- Task directions
Of the entries below, return exactly those lines that fall between the one containing "none -> red brick B8:B9 level 1" and the one containing "none -> brown plate D2:G2 level 1", the two end lines included.

- Information supplied
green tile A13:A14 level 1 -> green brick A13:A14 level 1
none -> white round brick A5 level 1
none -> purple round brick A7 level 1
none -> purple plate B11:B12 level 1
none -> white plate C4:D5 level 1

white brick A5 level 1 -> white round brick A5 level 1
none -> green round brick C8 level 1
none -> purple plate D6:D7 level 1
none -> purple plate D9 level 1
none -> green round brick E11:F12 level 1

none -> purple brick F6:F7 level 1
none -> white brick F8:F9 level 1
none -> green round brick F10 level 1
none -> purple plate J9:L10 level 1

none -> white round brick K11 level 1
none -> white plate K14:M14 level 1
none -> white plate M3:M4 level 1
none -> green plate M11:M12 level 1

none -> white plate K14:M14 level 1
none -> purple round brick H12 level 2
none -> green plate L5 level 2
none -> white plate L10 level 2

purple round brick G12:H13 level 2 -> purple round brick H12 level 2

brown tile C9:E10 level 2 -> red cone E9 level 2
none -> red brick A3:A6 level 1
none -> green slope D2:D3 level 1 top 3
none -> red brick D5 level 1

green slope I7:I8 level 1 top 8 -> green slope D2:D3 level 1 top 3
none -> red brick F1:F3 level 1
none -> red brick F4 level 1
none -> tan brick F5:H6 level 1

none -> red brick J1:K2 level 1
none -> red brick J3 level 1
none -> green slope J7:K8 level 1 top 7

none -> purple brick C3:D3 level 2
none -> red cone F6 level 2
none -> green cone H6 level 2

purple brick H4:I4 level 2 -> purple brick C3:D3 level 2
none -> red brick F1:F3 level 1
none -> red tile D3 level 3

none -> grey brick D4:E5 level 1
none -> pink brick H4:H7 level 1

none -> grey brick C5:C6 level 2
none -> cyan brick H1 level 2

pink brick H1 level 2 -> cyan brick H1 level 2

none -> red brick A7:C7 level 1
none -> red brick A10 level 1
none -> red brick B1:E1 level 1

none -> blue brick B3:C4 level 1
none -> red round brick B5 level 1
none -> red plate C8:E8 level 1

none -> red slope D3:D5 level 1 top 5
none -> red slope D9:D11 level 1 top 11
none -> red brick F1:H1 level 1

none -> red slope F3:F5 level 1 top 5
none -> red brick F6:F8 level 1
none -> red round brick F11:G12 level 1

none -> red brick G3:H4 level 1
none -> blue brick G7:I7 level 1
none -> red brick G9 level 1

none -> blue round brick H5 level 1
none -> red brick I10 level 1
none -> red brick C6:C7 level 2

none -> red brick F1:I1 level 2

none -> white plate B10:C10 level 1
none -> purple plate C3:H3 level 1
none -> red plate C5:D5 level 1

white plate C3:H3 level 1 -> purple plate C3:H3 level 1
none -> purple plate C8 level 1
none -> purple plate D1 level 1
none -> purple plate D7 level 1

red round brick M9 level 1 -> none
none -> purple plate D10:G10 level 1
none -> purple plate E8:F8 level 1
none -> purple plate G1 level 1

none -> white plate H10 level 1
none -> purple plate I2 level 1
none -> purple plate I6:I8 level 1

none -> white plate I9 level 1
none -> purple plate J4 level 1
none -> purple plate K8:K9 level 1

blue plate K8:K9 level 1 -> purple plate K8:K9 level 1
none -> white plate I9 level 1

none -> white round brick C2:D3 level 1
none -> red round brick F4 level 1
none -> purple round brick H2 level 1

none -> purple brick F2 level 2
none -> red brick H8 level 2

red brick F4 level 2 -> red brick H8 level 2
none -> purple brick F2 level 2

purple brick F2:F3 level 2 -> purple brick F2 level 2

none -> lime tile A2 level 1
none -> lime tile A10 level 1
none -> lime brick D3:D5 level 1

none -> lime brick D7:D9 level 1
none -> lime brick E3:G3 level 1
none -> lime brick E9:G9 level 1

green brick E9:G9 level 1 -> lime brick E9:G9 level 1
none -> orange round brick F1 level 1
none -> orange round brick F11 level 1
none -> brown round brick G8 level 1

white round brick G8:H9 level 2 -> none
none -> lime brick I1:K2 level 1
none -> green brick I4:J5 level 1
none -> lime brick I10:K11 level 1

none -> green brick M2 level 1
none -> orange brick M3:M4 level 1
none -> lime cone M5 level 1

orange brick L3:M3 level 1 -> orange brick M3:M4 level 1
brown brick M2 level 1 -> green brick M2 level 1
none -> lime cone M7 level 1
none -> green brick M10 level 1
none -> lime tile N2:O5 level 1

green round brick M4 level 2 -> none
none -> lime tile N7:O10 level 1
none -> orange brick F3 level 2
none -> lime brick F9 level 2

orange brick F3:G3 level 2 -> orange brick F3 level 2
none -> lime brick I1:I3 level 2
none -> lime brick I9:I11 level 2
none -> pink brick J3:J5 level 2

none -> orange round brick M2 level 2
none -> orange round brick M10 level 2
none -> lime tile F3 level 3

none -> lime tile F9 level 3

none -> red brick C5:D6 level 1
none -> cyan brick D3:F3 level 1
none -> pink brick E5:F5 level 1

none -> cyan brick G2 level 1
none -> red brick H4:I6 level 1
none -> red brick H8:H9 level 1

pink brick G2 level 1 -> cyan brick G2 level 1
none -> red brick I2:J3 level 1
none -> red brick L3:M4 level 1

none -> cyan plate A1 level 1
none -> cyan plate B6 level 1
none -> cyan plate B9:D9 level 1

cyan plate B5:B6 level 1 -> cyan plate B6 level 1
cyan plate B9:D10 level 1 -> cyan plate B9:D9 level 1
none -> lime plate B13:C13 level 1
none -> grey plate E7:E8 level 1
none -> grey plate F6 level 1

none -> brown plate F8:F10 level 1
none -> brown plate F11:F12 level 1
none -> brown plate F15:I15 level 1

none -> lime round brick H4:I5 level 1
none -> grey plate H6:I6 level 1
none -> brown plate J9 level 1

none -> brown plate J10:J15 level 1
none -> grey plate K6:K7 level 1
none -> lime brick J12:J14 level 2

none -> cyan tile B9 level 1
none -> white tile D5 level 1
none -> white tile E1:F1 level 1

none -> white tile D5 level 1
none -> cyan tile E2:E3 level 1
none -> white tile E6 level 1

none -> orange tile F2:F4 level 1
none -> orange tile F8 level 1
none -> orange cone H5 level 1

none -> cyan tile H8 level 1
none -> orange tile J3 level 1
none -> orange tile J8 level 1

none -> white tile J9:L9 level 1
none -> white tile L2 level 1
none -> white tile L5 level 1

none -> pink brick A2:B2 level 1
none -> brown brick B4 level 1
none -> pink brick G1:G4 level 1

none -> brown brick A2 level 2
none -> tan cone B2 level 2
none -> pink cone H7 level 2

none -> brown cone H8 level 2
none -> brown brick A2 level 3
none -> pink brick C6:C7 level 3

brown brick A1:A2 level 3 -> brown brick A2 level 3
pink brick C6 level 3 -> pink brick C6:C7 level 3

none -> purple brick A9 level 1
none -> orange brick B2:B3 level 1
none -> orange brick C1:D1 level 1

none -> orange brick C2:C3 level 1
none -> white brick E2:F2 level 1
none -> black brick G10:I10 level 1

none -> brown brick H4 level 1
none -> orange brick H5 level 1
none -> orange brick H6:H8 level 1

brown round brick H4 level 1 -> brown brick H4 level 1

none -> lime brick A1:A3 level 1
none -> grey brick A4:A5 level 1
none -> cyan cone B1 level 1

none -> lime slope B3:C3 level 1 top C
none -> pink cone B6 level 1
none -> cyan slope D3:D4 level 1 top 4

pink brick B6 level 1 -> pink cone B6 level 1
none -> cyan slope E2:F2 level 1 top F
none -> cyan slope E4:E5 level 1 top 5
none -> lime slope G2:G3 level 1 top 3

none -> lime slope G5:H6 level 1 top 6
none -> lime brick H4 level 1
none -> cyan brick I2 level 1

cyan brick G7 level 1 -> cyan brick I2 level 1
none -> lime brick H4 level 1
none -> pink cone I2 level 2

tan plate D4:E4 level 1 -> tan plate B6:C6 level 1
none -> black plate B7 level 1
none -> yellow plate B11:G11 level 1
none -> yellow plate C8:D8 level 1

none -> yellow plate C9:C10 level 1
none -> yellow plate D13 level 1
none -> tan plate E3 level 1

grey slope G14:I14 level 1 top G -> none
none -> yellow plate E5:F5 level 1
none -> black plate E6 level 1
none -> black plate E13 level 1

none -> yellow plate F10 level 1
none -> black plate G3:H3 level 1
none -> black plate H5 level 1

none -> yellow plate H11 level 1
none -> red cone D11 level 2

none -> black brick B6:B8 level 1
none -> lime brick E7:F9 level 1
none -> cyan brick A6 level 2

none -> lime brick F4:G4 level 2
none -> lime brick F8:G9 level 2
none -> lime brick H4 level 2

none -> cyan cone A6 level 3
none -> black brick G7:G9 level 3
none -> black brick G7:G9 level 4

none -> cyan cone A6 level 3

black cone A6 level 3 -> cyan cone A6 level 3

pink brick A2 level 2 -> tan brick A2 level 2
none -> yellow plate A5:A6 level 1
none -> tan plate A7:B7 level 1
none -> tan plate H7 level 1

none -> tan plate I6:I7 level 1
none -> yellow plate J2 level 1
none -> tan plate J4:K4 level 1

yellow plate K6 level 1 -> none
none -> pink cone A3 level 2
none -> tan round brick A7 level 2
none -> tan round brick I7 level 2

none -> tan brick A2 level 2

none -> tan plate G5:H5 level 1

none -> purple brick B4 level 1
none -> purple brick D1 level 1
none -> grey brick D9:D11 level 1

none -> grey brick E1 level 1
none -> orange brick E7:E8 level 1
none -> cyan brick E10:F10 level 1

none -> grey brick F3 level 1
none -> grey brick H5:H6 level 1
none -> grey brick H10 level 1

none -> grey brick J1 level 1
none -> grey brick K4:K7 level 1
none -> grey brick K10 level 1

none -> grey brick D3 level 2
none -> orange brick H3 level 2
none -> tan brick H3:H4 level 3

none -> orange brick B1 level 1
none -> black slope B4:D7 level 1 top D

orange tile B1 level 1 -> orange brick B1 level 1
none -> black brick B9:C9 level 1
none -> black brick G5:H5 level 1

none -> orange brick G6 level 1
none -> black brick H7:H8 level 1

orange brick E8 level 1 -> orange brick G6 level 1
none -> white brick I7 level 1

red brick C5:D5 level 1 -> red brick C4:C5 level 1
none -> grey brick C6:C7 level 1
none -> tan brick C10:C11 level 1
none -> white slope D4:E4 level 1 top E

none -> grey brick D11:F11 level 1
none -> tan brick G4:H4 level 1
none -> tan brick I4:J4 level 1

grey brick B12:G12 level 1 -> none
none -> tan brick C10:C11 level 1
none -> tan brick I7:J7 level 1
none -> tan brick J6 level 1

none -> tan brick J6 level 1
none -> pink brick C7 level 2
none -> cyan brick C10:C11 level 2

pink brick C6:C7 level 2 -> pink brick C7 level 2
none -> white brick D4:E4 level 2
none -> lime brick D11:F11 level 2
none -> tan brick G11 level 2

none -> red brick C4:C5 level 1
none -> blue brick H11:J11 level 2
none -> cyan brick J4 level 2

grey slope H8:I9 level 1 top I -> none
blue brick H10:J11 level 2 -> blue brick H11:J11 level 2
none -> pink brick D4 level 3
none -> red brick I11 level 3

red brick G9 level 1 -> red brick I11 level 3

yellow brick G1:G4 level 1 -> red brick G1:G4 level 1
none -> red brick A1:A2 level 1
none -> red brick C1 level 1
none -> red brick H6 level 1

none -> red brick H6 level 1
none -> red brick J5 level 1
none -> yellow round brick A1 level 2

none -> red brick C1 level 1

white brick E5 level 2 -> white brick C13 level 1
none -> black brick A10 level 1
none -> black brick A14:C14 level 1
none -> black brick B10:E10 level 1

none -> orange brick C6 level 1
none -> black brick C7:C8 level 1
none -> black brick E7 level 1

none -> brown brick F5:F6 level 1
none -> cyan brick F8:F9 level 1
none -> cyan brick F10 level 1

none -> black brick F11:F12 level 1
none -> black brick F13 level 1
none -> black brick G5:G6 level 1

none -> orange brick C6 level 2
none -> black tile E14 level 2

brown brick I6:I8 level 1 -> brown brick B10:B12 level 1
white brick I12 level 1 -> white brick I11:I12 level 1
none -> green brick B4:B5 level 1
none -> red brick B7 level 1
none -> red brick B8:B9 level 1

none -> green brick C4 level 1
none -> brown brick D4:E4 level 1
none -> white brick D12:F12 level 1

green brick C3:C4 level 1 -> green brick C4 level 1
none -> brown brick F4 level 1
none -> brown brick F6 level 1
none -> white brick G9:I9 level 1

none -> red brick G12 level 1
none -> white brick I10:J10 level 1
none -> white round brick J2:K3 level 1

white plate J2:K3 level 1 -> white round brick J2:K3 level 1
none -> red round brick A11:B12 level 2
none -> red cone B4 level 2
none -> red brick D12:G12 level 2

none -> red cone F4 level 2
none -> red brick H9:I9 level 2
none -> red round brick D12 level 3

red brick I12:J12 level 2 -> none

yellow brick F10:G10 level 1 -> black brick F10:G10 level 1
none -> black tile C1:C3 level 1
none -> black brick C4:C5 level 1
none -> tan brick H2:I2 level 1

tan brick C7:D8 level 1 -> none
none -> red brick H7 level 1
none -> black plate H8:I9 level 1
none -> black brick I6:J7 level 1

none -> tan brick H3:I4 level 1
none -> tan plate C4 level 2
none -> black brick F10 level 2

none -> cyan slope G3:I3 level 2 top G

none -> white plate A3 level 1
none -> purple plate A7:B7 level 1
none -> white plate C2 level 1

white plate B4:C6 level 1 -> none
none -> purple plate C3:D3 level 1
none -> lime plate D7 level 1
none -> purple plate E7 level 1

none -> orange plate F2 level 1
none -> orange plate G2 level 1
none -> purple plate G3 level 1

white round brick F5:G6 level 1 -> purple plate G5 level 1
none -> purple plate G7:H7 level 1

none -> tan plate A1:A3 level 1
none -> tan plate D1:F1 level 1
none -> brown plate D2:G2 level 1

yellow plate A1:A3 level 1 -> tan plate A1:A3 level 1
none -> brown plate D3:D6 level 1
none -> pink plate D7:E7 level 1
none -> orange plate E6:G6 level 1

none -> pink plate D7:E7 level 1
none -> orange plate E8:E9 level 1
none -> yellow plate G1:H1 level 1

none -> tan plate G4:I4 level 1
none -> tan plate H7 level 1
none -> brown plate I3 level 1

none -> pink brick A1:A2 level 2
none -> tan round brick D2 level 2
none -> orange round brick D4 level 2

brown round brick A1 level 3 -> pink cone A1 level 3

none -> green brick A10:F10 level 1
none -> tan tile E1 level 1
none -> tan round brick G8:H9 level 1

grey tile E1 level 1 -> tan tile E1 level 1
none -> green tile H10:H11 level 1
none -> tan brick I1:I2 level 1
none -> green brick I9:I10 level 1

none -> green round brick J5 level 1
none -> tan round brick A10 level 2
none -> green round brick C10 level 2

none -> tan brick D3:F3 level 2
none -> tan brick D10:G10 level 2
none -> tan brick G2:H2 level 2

- Solution to this task
none -> red brick B8:B9 level 1

none -> green brick C4 level 1
none -> brown brick D4:E4 level 1
none -> white brick D12:F12 level 1

green brick C3:C4 level 1 -> green brick C4 level 1
none -> brown brick F4 level 1
none -> brown brick F6 level 1
none -> white brick G9:I9 level 1

none -> red brick G12 level 1
none -> white brick I10:J10 level 1
none -> white round brick J2:K3 level 1

white plate J2:K3 level 1 -> white round brick J2:K3 level 1
none -> red round brick A11:B12 level 2
none -> red cone B4 level 2
none -> red brick D12:G12 level 2

none -> red cone F4 level 2
none -> red brick H9:I9 level 2
none -> red round brick D12 level 3

red brick I12:J12 level 2 -> none

yellow brick F10:G10 level 1 -> black brick F10:G10 level 1
none -> black tile C1:C3 level 1
none -> black brick C4:C5 level 1
none -> tan brick H2:I2 level 1

tan brick C7:D8 level 1 -> none
none -> red brick H7 level 1
none -> black plate H8:I9 level 1
none -> black brick I6:J7 level 1

none -> tan brick H3:I4 level 1
none -> tan plate C4 level 2
none -> black brick F10 level 2

none -> cyan slope G3:I3 level 2 top G

none -> white plate A3 level 1
none -> purple plate A7:B7 level 1
none -> white plate C2 level 1

white plate B4:C6 level 1 -> none
none -> purple plate C3:D3 level 1
none -> lime plate D7 level 1
none -> purple plate E7 level 1

none -> orange plate F2 level 1
none -> orange plate G2 level 1
none -> purple plate G3 level 1

white round brick F5:G6 level 1 -> purple plate G5 level 1
none -> purple plate G7:H7 level 1

none -> tan plate A1:A3 level 1
none -> tan plate D1:F1 level 1
none -> brown plate D2:G2 level 1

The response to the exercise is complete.